### Dataset

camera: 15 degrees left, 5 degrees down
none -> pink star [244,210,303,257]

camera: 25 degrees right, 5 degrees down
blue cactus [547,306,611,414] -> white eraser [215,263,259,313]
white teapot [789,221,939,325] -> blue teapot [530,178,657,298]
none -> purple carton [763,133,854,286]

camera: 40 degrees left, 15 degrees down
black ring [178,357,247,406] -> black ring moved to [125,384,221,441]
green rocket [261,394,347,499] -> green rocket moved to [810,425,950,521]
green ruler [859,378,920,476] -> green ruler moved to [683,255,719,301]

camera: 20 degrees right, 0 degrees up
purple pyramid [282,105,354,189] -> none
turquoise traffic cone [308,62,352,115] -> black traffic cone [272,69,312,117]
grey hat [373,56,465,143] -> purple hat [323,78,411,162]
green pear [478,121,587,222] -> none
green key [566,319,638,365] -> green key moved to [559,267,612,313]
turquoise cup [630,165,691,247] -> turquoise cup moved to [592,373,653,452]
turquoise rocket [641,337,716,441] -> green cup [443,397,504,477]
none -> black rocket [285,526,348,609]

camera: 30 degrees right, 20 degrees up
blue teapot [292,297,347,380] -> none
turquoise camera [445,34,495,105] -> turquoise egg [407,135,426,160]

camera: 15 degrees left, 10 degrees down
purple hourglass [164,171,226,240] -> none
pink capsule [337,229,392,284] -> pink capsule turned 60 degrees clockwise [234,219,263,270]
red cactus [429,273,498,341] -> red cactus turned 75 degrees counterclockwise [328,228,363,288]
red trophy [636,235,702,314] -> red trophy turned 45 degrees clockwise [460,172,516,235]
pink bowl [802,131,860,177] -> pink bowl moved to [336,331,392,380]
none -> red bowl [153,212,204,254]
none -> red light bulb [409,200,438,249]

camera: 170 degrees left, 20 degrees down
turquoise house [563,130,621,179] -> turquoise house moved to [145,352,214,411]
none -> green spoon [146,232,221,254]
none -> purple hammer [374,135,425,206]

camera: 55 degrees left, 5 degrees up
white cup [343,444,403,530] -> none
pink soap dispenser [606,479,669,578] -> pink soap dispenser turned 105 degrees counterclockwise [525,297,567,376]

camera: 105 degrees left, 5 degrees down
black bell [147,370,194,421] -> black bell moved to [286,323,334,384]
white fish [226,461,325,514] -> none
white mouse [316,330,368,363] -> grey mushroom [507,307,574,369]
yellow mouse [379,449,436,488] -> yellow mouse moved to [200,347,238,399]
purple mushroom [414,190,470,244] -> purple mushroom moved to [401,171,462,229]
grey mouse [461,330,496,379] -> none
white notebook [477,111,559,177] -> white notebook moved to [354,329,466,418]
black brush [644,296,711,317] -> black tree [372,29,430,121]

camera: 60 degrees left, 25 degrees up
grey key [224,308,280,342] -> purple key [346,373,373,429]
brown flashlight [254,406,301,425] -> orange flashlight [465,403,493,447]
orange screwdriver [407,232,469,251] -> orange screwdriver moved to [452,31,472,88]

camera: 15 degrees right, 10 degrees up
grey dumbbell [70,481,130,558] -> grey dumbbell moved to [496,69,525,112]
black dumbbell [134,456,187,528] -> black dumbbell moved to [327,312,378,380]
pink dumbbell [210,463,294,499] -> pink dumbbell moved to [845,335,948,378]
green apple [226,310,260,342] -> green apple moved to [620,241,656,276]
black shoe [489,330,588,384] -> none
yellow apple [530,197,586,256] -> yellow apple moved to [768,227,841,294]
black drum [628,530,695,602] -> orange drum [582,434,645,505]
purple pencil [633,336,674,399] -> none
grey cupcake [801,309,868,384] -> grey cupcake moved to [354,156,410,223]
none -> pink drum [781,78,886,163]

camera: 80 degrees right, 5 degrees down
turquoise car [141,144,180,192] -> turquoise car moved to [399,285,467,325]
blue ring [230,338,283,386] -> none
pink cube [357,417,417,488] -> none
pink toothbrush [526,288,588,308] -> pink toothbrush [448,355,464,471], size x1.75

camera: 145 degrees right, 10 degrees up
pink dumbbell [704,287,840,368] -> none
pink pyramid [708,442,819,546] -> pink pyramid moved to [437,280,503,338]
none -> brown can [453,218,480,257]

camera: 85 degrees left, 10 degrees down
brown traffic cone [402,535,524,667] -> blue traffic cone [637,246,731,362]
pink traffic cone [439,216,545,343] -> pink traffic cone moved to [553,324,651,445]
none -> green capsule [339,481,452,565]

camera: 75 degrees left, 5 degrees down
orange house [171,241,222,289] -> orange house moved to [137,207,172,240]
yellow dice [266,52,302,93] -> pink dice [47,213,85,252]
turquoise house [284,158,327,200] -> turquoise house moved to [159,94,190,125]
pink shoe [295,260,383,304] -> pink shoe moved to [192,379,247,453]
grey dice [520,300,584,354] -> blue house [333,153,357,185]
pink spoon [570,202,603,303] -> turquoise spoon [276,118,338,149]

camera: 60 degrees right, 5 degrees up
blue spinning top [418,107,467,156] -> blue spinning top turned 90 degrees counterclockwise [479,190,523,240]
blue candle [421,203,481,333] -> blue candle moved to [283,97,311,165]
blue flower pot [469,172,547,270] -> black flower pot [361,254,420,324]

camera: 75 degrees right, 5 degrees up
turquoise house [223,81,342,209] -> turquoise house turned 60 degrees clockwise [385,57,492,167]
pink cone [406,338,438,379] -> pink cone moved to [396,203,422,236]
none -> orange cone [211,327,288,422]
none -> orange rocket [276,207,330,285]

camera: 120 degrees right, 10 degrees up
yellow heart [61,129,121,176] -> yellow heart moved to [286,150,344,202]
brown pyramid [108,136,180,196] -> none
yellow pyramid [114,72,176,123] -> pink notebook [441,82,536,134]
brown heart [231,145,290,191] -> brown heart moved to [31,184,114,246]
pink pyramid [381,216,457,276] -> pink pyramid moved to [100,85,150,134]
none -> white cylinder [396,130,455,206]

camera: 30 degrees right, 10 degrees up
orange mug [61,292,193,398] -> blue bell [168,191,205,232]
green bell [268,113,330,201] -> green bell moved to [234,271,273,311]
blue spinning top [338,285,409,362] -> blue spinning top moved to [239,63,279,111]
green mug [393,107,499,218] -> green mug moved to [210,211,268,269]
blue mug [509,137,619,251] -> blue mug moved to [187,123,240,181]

######

What to produce: Whatever appears in the lines above should be copied exactly.

Exercise answer:
camera: 15 degrees left, 5 degrees down
none -> pink star [244,210,303,257]

camera: 25 degrees right, 5 degrees down
blue cactus [547,306,611,414] -> white eraser [215,263,259,313]
white teapot [789,221,939,325] -> blue teapot [530,178,657,298]
none -> purple carton [763,133,854,286]

camera: 40 degrees left, 15 degrees down
black ring [178,357,247,406] -> black ring moved to [125,384,221,441]
green rocket [261,394,347,499] -> green rocket moved to [810,425,950,521]
green ruler [859,378,920,476] -> green ruler moved to [683,255,719,301]

camera: 20 degrees right, 0 degrees up
purple pyramid [282,105,354,189] -> none
turquoise traffic cone [308,62,352,115] -> black traffic cone [272,69,312,117]
grey hat [373,56,465,143] -> purple hat [323,78,411,162]
green pear [478,121,587,222] -> none
green key [566,319,638,365] -> green key moved to [559,267,612,313]
turquoise cup [630,165,691,247] -> turquoise cup moved to [592,373,653,452]
turquoise rocket [641,337,716,441] -> green cup [443,397,504,477]
none -> black rocket [285,526,348,609]

camera: 30 degrees right, 20 degrees up
blue teapot [292,297,347,380] -> none
turquoise camera [445,34,495,105] -> turquoise egg [407,135,426,160]

camera: 15 degrees left, 10 degrees down
purple hourglass [164,171,226,240] -> none
pink capsule [337,229,392,284] -> pink capsule turned 60 degrees clockwise [234,219,263,270]
red cactus [429,273,498,341] -> red cactus turned 75 degrees counterclockwise [328,228,363,288]
red trophy [636,235,702,314] -> red trophy turned 45 degrees clockwise [460,172,516,235]
pink bowl [802,131,860,177] -> pink bowl moved to [336,331,392,380]
none -> red bowl [153,212,204,254]
none -> red light bulb [409,200,438,249]

camera: 170 degrees left, 20 degrees down
turquoise house [563,130,621,179] -> turquoise house moved to [145,352,214,411]
none -> green spoon [146,232,221,254]
none -> purple hammer [374,135,425,206]

camera: 55 degrees left, 5 degrees up
white cup [343,444,403,530] -> none
pink soap dispenser [606,479,669,578] -> pink soap dispenser turned 105 degrees counterclockwise [525,297,567,376]

camera: 105 degrees left, 5 degrees down
black bell [147,370,194,421] -> black bell moved to [286,323,334,384]
white fish [226,461,325,514] -> none
white mouse [316,330,368,363] -> grey mushroom [507,307,574,369]
yellow mouse [379,449,436,488] -> yellow mouse moved to [200,347,238,399]
purple mushroom [414,190,470,244] -> purple mushroom moved to [401,171,462,229]
grey mouse [461,330,496,379] -> none
white notebook [477,111,559,177] -> white notebook moved to [354,329,466,418]
black brush [644,296,711,317] -> black tree [372,29,430,121]

camera: 60 degrees left, 25 degrees up
grey key [224,308,280,342] -> purple key [346,373,373,429]
brown flashlight [254,406,301,425] -> orange flashlight [465,403,493,447]
orange screwdriver [407,232,469,251] -> orange screwdriver moved to [452,31,472,88]

camera: 15 degrees right, 10 degrees up
grey dumbbell [70,481,130,558] -> grey dumbbell moved to [496,69,525,112]
black dumbbell [134,456,187,528] -> black dumbbell moved to [327,312,378,380]
pink dumbbell [210,463,294,499] -> pink dumbbell moved to [845,335,948,378]
green apple [226,310,260,342] -> green apple moved to [620,241,656,276]
black shoe [489,330,588,384] -> none
yellow apple [530,197,586,256] -> yellow apple moved to [768,227,841,294]
black drum [628,530,695,602] -> orange drum [582,434,645,505]
purple pencil [633,336,674,399] -> none
grey cupcake [801,309,868,384] -> grey cupcake moved to [354,156,410,223]
none -> pink drum [781,78,886,163]

camera: 80 degrees right, 5 degrees down
turquoise car [141,144,180,192] -> turquoise car moved to [399,285,467,325]
blue ring [230,338,283,386] -> none
pink cube [357,417,417,488] -> none
pink toothbrush [526,288,588,308] -> pink toothbrush [448,355,464,471], size x1.75

camera: 145 degrees right, 10 degrees up
pink dumbbell [704,287,840,368] -> none
pink pyramid [708,442,819,546] -> pink pyramid moved to [437,280,503,338]
none -> brown can [453,218,480,257]

camera: 85 degrees left, 10 degrees down
brown traffic cone [402,535,524,667] -> blue traffic cone [637,246,731,362]
pink traffic cone [439,216,545,343] -> pink traffic cone moved to [553,324,651,445]
none -> green capsule [339,481,452,565]

camera: 75 degrees left, 5 degrees down
orange house [171,241,222,289] -> orange house moved to [137,207,172,240]
yellow dice [266,52,302,93] -> pink dice [47,213,85,252]
turquoise house [284,158,327,200] -> turquoise house moved to [159,94,190,125]
pink shoe [295,260,383,304] -> pink shoe moved to [192,379,247,453]
grey dice [520,300,584,354] -> blue house [333,153,357,185]
pink spoon [570,202,603,303] -> turquoise spoon [276,118,338,149]

camera: 60 degrees right, 5 degrees up
blue spinning top [418,107,467,156] -> blue spinning top turned 90 degrees counterclockwise [479,190,523,240]
blue candle [421,203,481,333] -> blue candle moved to [283,97,311,165]
blue flower pot [469,172,547,270] -> black flower pot [361,254,420,324]

camera: 75 degrees right, 5 degrees up
turquoise house [223,81,342,209] -> turquoise house turned 60 degrees clockwise [385,57,492,167]
pink cone [406,338,438,379] -> pink cone moved to [396,203,422,236]
none -> orange cone [211,327,288,422]
none -> orange rocket [276,207,330,285]

camera: 120 degrees right, 10 degrees up
yellow heart [61,129,121,176] -> yellow heart moved to [286,150,344,202]
brown pyramid [108,136,180,196] -> none
yellow pyramid [114,72,176,123] -> pink notebook [441,82,536,134]
brown heart [231,145,290,191] -> brown heart moved to [31,184,114,246]
pink pyramid [381,216,457,276] -> pink pyramid moved to [100,85,150,134]
none -> white cylinder [396,130,455,206]

camera: 30 degrees right, 10 degrees up
orange mug [61,292,193,398] -> blue bell [168,191,205,232]
green bell [268,113,330,201] -> green bell moved to [234,271,273,311]
blue spinning top [338,285,409,362] -> blue spinning top moved to [239,63,279,111]
green mug [393,107,499,218] -> green mug moved to [210,211,268,269]
blue mug [509,137,619,251] -> blue mug moved to [187,123,240,181]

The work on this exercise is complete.